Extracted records
»»

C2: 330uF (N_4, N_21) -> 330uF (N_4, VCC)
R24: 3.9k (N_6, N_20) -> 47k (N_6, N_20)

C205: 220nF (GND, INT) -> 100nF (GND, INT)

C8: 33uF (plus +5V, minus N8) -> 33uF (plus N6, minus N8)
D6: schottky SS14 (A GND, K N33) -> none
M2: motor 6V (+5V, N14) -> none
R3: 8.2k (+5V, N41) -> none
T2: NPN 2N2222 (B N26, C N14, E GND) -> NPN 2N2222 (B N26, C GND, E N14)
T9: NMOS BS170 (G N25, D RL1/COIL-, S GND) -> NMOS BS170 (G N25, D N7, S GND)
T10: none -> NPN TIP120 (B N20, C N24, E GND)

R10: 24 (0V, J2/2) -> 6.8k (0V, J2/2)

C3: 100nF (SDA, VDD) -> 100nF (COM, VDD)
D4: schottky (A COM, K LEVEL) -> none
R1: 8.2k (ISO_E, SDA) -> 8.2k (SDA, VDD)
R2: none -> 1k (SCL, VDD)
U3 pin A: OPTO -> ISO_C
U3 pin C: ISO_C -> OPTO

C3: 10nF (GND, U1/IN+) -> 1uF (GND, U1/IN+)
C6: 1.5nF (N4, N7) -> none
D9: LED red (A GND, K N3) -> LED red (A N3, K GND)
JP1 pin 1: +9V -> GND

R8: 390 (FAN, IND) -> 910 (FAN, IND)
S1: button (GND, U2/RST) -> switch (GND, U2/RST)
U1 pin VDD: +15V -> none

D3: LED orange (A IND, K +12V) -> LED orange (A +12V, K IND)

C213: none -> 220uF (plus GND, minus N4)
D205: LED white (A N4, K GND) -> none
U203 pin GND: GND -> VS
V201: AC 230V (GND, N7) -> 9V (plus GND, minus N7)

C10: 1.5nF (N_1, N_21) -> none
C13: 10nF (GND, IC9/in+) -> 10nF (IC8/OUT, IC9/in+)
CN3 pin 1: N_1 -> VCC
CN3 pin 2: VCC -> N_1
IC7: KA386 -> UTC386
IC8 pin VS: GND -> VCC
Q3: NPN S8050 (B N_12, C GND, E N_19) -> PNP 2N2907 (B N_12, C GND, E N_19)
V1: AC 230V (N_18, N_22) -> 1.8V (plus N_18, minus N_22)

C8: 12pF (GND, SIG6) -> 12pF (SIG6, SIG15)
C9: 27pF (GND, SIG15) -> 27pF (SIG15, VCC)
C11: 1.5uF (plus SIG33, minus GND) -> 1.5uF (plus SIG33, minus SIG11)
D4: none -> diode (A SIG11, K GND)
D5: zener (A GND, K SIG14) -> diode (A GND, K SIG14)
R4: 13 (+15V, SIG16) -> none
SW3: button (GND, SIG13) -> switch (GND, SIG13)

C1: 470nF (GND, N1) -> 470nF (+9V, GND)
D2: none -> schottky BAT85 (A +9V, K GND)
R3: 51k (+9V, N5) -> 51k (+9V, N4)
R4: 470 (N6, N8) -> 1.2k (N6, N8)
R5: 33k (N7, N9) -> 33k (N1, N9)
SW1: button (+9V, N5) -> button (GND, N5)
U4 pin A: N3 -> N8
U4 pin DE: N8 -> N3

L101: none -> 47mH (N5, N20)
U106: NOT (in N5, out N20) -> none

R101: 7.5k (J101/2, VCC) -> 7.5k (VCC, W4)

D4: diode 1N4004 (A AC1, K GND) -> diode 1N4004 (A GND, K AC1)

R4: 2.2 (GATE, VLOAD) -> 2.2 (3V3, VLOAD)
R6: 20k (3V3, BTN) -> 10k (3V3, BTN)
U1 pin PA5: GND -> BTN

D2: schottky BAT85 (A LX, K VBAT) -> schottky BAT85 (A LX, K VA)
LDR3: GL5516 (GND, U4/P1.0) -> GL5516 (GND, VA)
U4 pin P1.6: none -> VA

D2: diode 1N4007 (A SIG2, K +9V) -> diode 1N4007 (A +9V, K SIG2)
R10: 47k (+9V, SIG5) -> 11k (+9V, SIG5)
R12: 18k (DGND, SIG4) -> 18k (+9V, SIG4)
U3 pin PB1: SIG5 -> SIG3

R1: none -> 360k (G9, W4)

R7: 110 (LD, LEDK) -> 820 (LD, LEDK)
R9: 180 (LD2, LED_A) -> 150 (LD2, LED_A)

««

TASK DESCRIPTION
Transcribe each line of the data above, unaltered, from the one where "CN3 pin 2: VCC -> N_1" appears to the one where "C8: 12pF (GND, SIG6) -> 12pF (SIG6, SIG15)" appears, inclusive of both.

SOLUTION BELOW
CN3 pin 2: VCC -> N_1
IC7: KA386 -> UTC386
IC8 pin VS: GND -> VCC
Q3: NPN S8050 (B N_12, C GND, E N_19) -> PNP 2N2907 (B N_12, C GND, E N_19)
V1: AC 230V (N_18, N_22) -> 1.8V (plus N_18, minus N_22)

C8: 12pF (GND, SIG6) -> 12pF (SIG6, SIG15)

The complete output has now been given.